Task goal: State how many lines of the records below contain the string "chair", with uppercase and lowercase treated as distinct. Reply with the number alone.

## Start

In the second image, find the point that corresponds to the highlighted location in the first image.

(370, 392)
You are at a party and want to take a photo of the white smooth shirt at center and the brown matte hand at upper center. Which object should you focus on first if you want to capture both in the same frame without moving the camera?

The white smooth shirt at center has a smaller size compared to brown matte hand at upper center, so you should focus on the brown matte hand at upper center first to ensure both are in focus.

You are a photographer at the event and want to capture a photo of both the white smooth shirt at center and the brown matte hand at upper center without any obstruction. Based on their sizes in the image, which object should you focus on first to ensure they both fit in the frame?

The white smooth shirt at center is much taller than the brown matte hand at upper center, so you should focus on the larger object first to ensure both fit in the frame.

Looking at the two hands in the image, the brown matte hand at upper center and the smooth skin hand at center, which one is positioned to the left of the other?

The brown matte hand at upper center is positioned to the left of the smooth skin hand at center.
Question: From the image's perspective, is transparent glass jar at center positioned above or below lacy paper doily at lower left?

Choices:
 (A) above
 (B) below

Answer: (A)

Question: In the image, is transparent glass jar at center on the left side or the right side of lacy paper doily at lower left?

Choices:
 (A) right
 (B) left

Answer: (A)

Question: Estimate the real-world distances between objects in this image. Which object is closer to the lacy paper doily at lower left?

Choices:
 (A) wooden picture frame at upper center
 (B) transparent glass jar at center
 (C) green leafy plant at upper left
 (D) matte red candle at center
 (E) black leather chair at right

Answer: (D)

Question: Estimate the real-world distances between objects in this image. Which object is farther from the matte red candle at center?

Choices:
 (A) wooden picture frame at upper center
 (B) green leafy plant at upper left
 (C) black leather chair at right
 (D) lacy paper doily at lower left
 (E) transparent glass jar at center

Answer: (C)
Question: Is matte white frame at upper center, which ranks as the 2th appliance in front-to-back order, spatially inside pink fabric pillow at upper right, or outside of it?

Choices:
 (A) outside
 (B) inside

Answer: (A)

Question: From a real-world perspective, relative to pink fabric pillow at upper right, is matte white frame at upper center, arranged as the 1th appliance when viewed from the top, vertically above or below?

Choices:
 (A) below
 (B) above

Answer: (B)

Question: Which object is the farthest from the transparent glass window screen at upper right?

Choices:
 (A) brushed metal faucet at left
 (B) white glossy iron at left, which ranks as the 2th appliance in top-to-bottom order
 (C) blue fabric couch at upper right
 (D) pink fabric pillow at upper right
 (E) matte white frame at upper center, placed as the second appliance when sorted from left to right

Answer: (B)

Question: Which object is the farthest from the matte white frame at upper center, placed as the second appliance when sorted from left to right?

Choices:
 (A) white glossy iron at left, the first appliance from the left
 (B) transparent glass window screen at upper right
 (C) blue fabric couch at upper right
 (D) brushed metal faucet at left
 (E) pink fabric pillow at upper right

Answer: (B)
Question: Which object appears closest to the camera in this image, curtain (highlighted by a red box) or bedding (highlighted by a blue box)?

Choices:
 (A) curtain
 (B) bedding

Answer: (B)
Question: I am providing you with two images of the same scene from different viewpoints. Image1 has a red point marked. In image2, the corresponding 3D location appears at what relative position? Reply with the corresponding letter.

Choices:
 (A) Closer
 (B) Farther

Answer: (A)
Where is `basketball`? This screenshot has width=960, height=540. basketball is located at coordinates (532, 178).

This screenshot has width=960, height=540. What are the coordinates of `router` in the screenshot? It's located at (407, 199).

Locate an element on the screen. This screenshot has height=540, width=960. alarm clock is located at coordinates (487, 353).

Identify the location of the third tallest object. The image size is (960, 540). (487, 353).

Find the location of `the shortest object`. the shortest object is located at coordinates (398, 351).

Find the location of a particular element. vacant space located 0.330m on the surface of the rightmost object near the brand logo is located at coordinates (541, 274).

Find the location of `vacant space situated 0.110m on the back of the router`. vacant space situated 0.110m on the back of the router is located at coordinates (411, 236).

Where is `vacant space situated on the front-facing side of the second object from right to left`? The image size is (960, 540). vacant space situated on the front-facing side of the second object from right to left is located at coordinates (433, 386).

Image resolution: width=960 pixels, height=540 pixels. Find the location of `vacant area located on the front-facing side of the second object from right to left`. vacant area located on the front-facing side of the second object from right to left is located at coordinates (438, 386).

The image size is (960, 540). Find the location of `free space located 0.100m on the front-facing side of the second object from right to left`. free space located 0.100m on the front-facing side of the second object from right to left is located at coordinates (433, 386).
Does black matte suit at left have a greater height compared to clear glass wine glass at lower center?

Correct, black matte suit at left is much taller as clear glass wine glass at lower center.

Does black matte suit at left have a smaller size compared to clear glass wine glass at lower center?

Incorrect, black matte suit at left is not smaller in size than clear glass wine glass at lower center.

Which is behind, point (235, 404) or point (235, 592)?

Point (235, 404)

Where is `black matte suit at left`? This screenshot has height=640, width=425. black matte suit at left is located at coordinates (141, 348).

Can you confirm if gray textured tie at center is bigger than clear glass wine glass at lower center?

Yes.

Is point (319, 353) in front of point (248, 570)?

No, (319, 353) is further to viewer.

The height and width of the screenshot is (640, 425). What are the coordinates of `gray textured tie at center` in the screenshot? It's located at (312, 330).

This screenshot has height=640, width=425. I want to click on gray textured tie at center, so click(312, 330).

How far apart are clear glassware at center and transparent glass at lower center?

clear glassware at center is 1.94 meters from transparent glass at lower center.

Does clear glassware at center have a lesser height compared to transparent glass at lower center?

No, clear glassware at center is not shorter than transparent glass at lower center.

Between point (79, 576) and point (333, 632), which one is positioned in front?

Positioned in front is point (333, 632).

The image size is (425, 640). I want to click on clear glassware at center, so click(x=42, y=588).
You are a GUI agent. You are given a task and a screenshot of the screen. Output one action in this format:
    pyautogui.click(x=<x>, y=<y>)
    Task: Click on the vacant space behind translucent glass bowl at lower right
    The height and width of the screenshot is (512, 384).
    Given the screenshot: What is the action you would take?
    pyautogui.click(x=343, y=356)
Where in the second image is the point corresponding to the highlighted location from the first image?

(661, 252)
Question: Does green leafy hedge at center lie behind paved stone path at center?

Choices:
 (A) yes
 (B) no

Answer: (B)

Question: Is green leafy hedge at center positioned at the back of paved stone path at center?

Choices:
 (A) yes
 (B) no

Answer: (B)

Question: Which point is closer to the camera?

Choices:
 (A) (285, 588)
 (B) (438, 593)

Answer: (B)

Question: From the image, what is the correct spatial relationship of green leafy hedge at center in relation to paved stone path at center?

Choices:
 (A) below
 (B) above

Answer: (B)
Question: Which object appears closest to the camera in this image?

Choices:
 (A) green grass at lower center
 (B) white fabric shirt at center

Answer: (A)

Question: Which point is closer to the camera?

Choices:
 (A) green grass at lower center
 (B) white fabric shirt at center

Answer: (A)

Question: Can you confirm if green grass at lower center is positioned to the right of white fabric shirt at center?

## End

Answer to the problem: 2